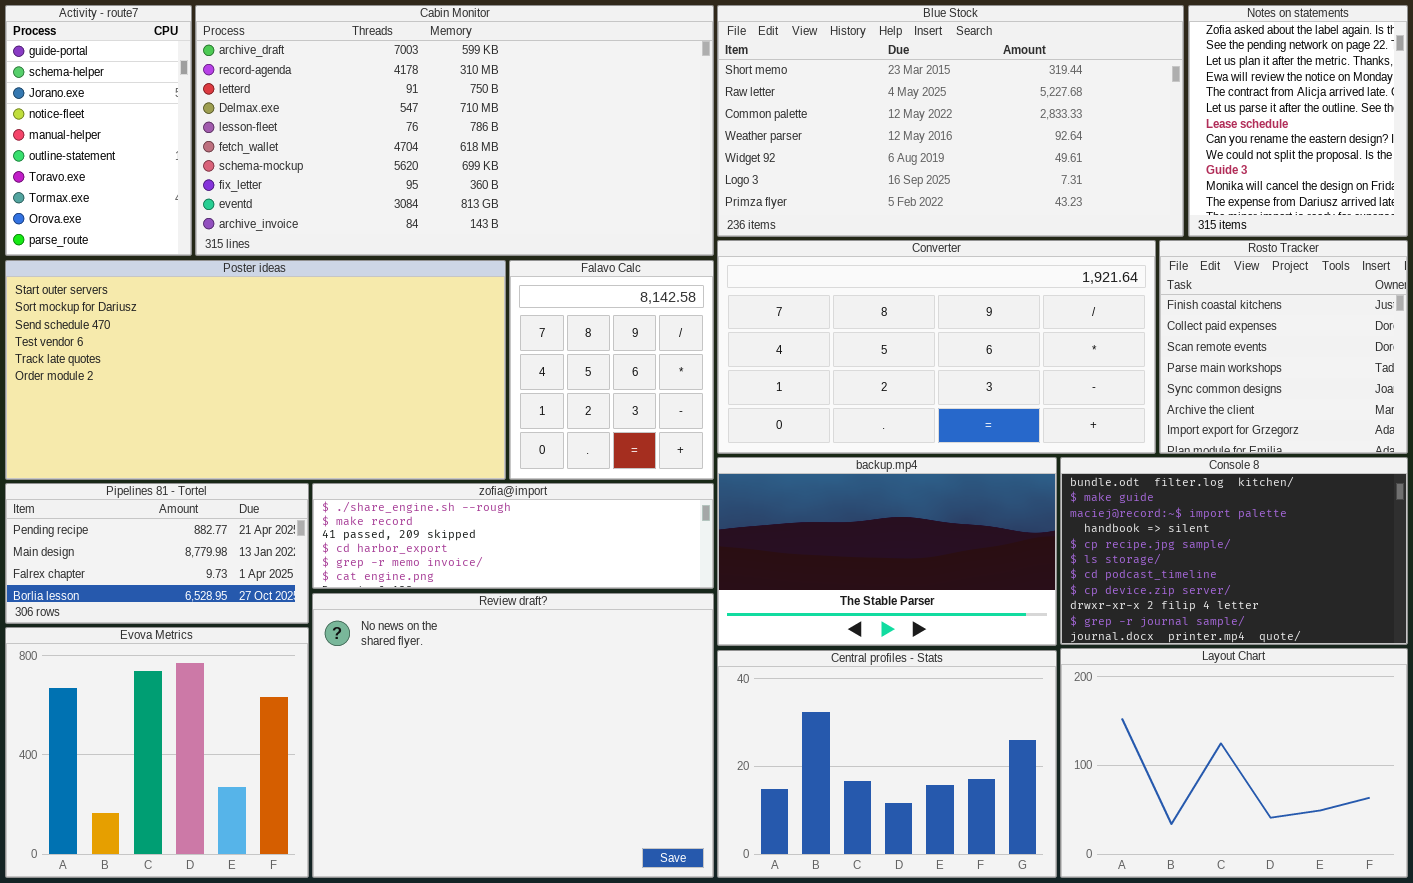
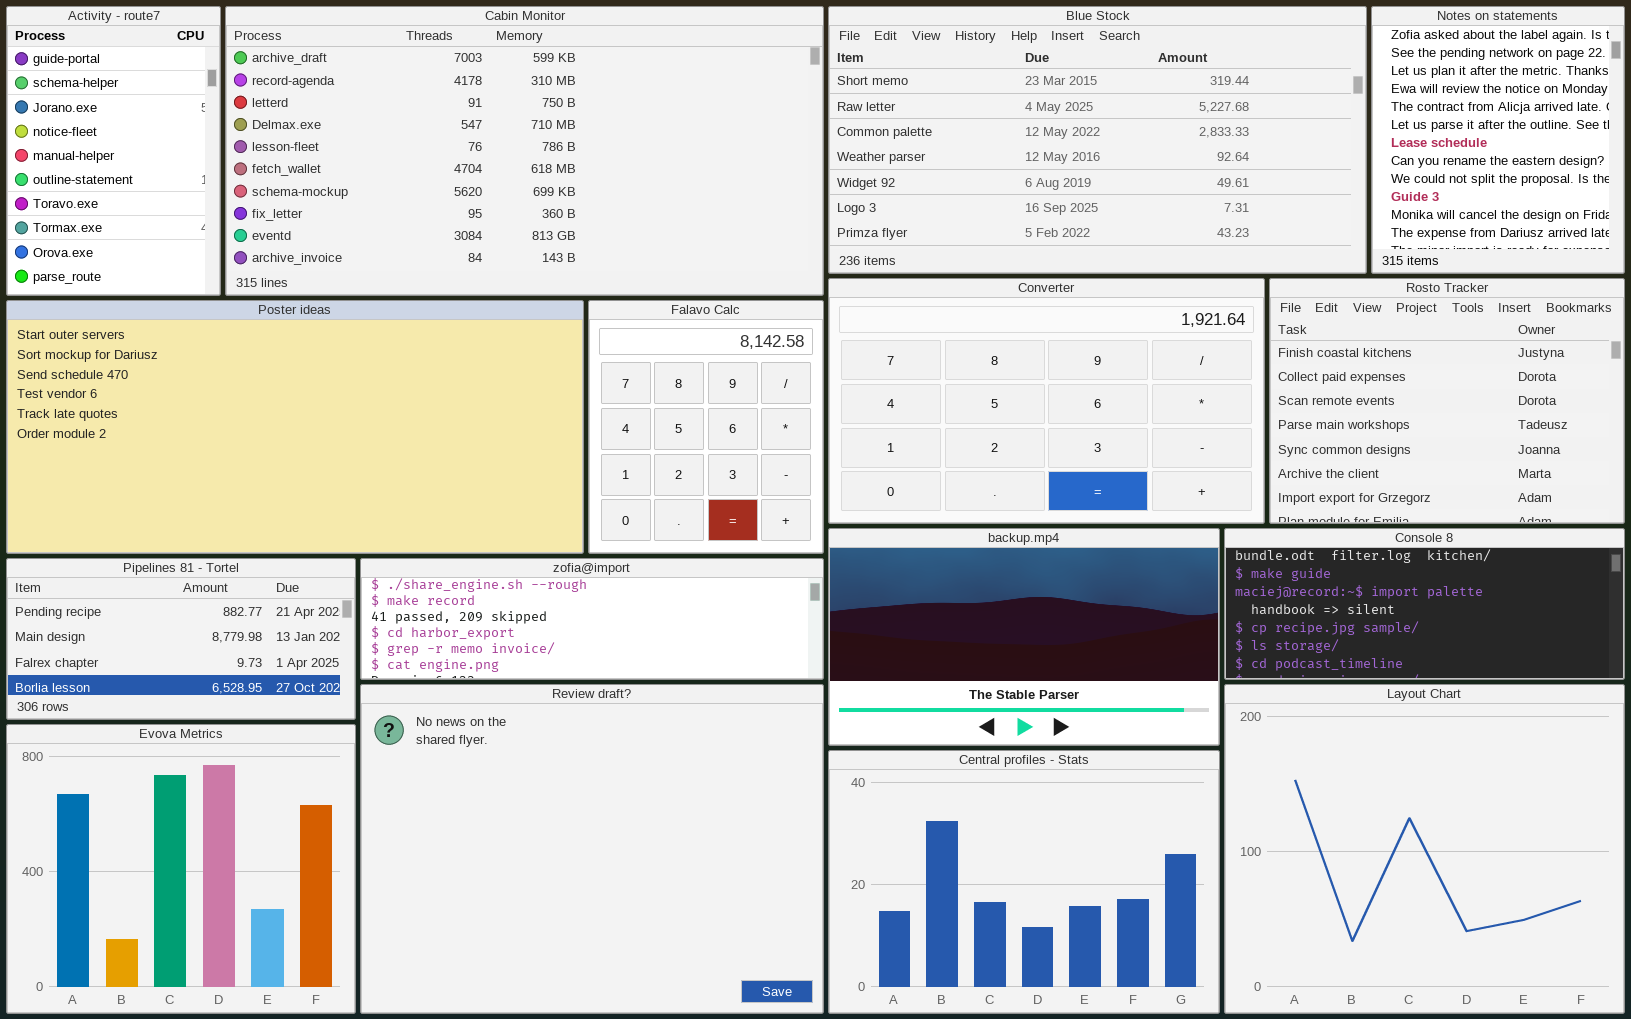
Converter: [717,240,1156,454] -> [828,278,1265,524], resized
Rosto Tracker: [1159,240,1408,454] -> [1269,278,1625,524], resized
Console 8: [1060,457,1408,645] -> [1224,528,1625,680], resized
Layout Chart: [1060,648,1408,878] -> [1224,684,1625,1014], resized

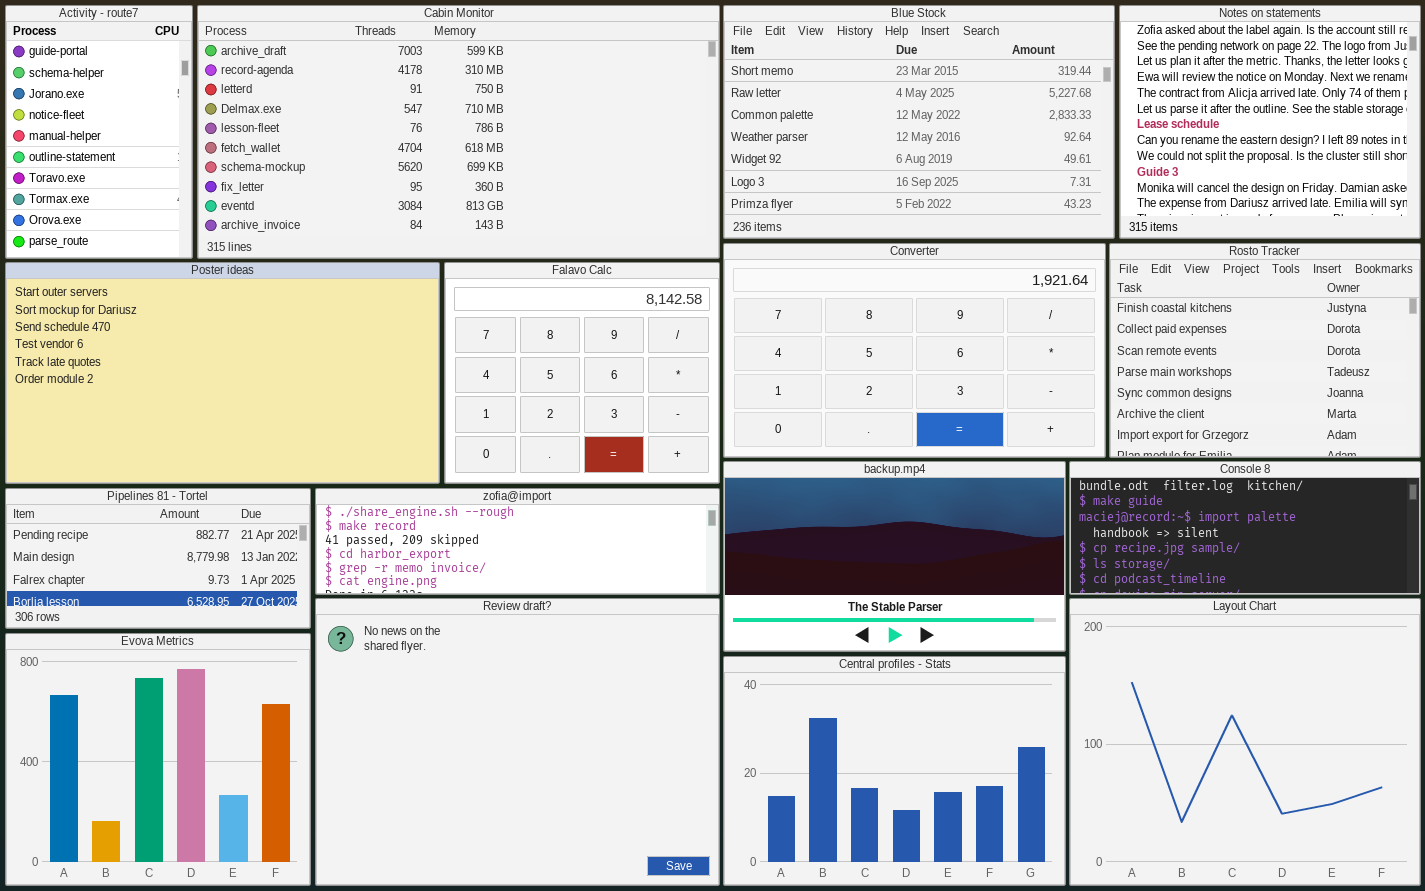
Blue Stock: [828,6,1367,274] -> [723,5,1115,239], resized
Notes on statements: [1371,6,1625,274] -> [1119,5,1421,239], resized
Poster ideas: [6,300,584,554] -> [5,262,440,484], resized
Falavo Calc: [588,300,824,554] -> [444,262,720,484], resized

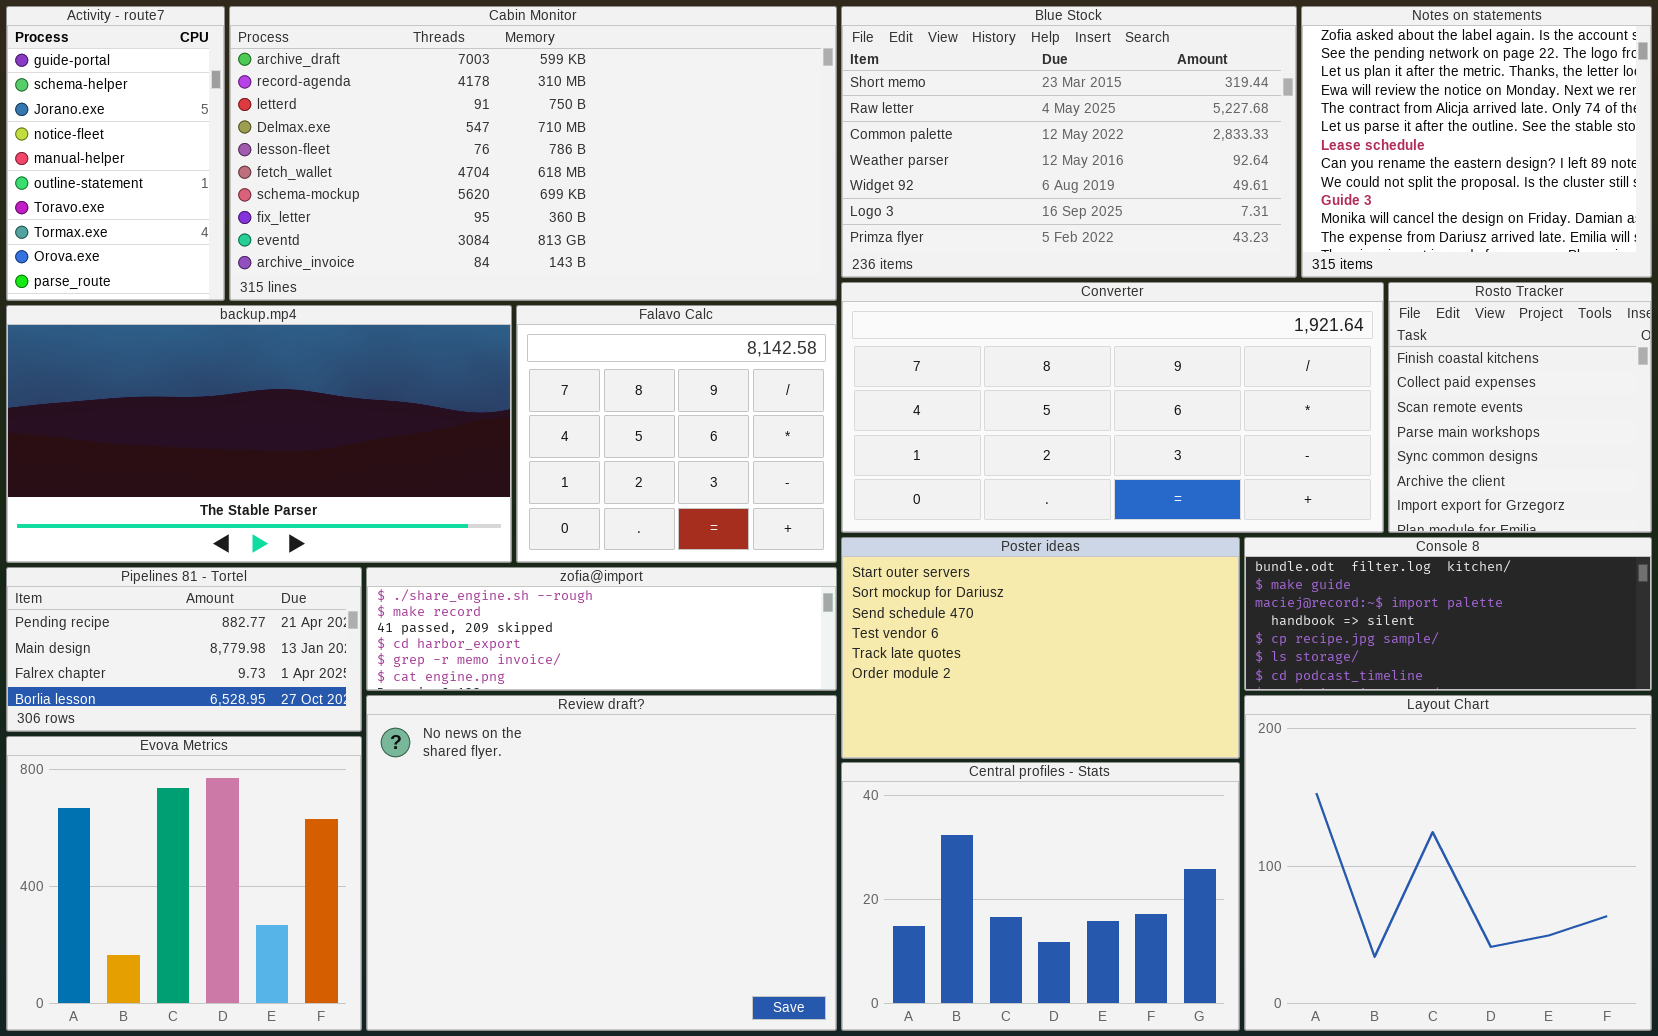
Converter: [723,243,1106,458] -> [841,282,1384,533], resized
Rosto Tracker: [1109,243,1421,458] -> [1388,282,1652,533], resized
Poster ideas: [5,262,440,484] -> [841,537,1240,759], moved, resized
backup.mp4: [723,461,1066,652] -> [6,305,512,563], moved, resized

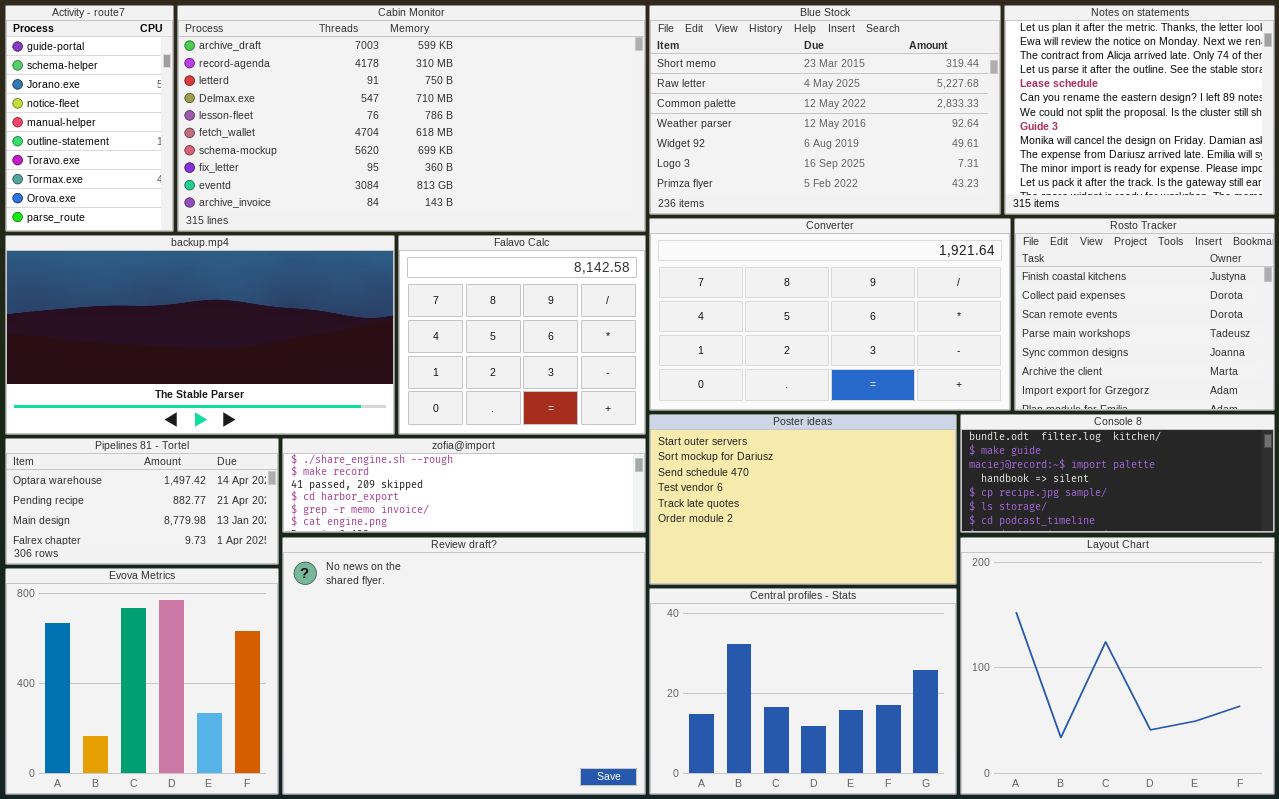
Notes on statements: [1301,6,1652,278] -> [1004,5,1275,215], scrolled down 2 rows
Converter: [841,282,1384,533] -> [649,218,1011,411], resized
Rosto Tracker: [1388,282,1652,533] -> [1014,218,1275,411], resized
Pipelines 81 - Tortel: [6,567,362,732] -> [5,438,279,565], scrolled up 1 row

_ASSIGNMENT_
All entries must be output unchanged, with every picture omitted.

_RESULT FOR THIS TASK_
Converter: [717,240,1156,454] -> [828,278,1265,524], resized
Rosto Tracker: [1159,240,1408,454] -> [1269,278,1625,524], resized
Console 8: [1060,457,1408,645] -> [1224,528,1625,680], resized
Layout Chart: [1060,648,1408,878] -> [1224,684,1625,1014], resized

Blue Stock: [828,6,1367,274] -> [723,5,1115,239], resized
Notes on statements: [1371,6,1625,274] -> [1119,5,1421,239], resized
Poster ideas: [6,300,584,554] -> [5,262,440,484], resized
Falavo Calc: [588,300,824,554] -> [444,262,720,484], resized

Converter: [723,243,1106,458] -> [841,282,1384,533], resized
Rosto Tracker: [1109,243,1421,458] -> [1388,282,1652,533], resized
Poster ideas: [5,262,440,484] -> [841,537,1240,759], moved, resized
backup.mp4: [723,461,1066,652] -> [6,305,512,563], moved, resized

Notes on statements: [1301,6,1652,278] -> [1004,5,1275,215], scrolled down 2 rows
Converter: [841,282,1384,533] -> [649,218,1011,411], resized
Rosto Tracker: [1388,282,1652,533] -> [1014,218,1275,411], resized
Pipelines 81 - Tortel: [6,567,362,732] -> [5,438,279,565], scrolled up 1 row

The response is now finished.